» **Problem**: The answer must be a bare number: the count of lines below that contain "before".

[Coordinate-based change listings]
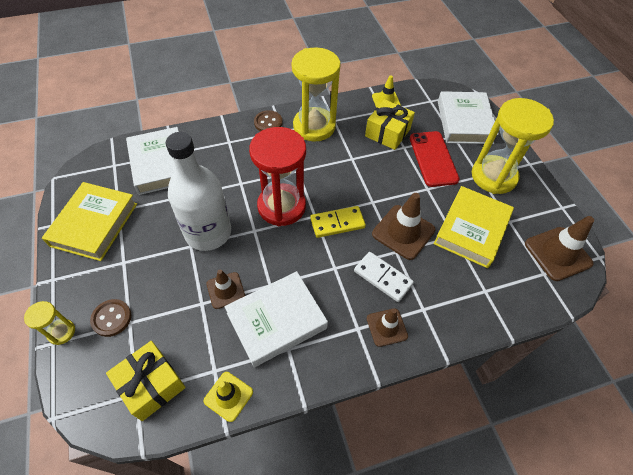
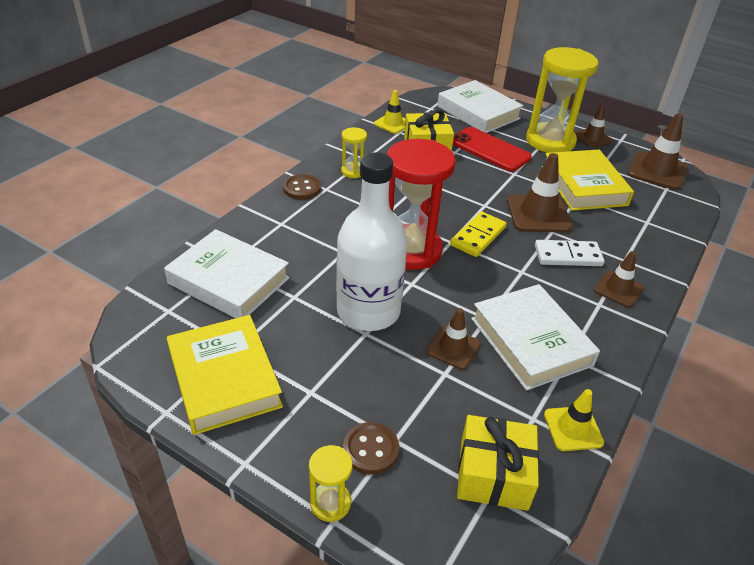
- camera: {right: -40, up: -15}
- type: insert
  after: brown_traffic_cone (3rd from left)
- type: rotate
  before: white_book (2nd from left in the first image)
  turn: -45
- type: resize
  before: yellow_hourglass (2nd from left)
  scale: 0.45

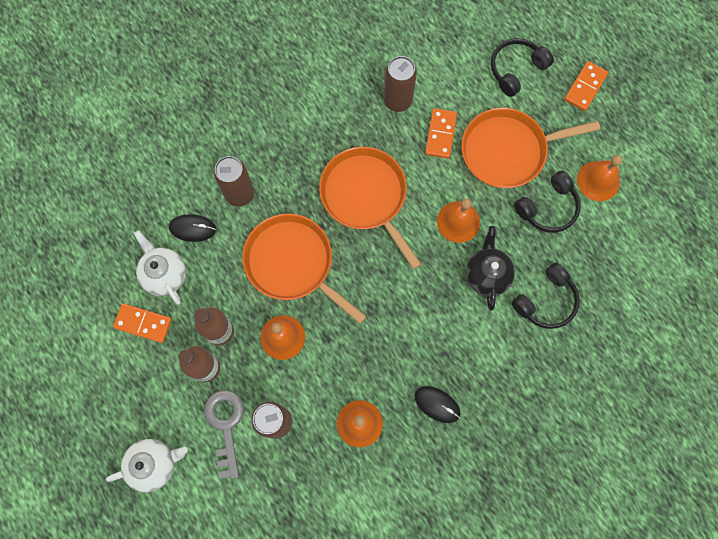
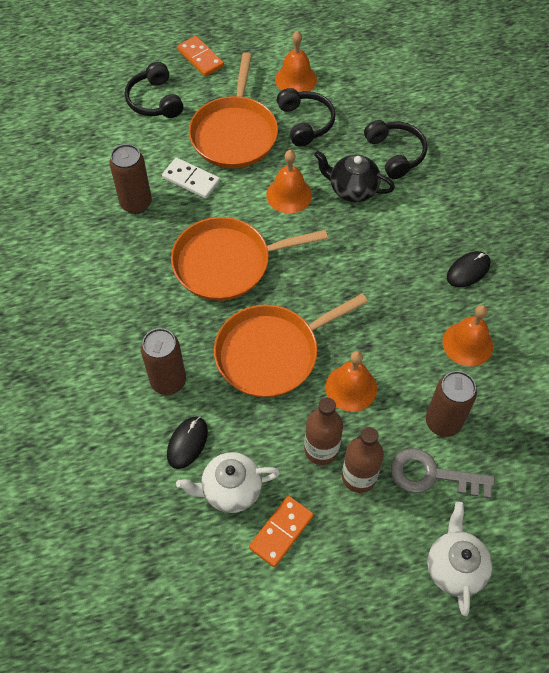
- camera: {right: -70, up: -15}
- type: recolor
  before: orange_domino (2nd from left)
  after: white_domino

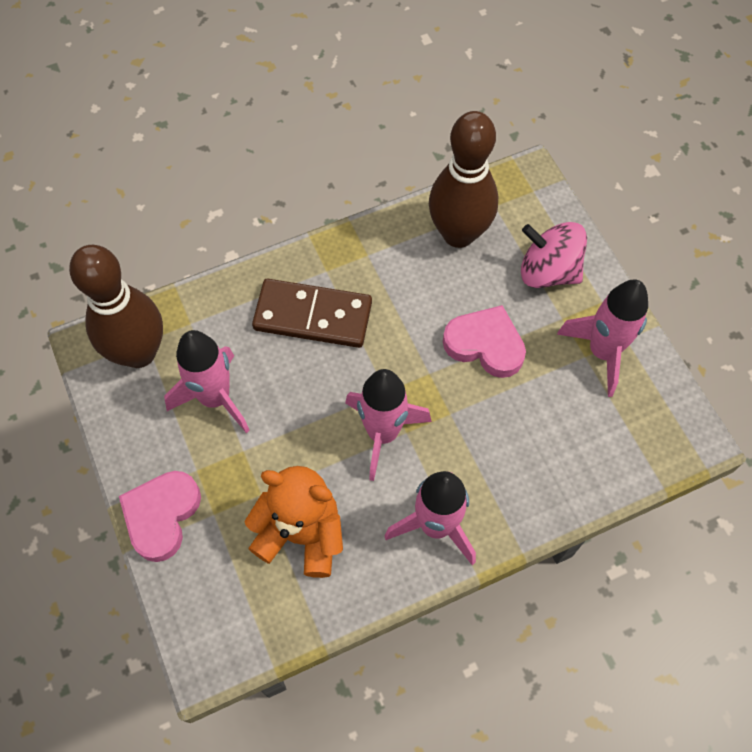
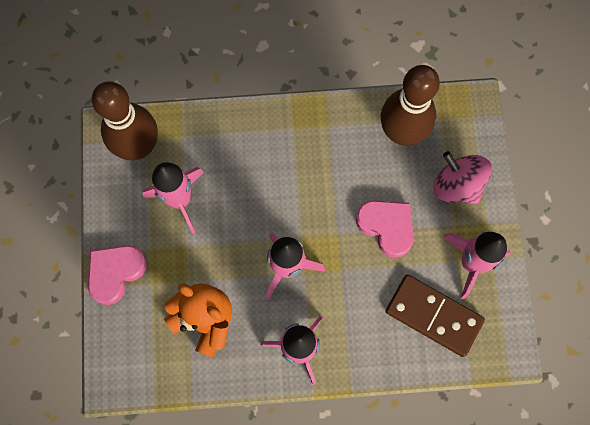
- camera: {right: 20, up: 10}
- type: move
  before: brown_domino

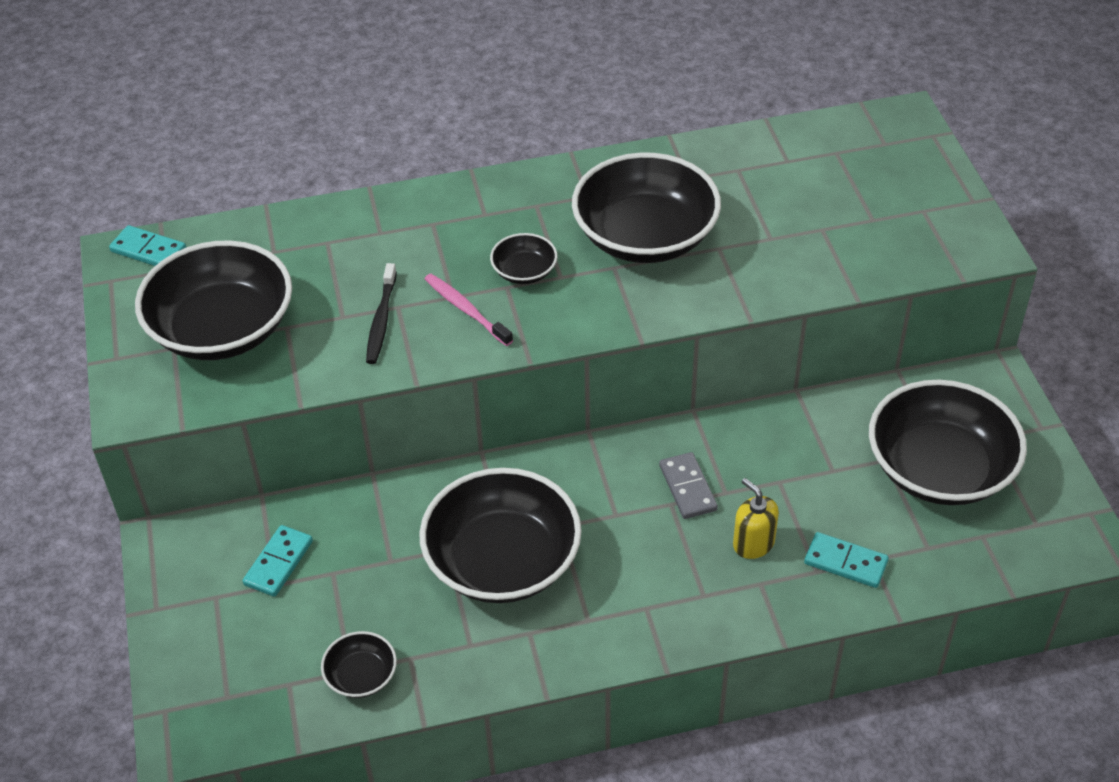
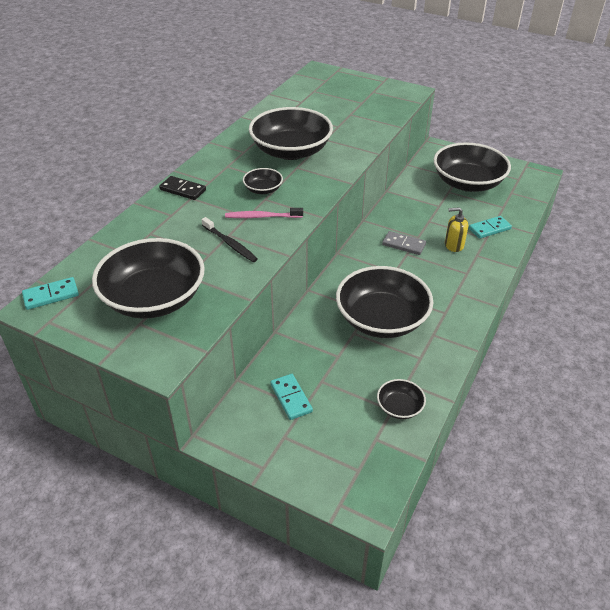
- camera: {right: -50, up: -5}
- type: insert
  after: black_domino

» **Solution for this problem**: 4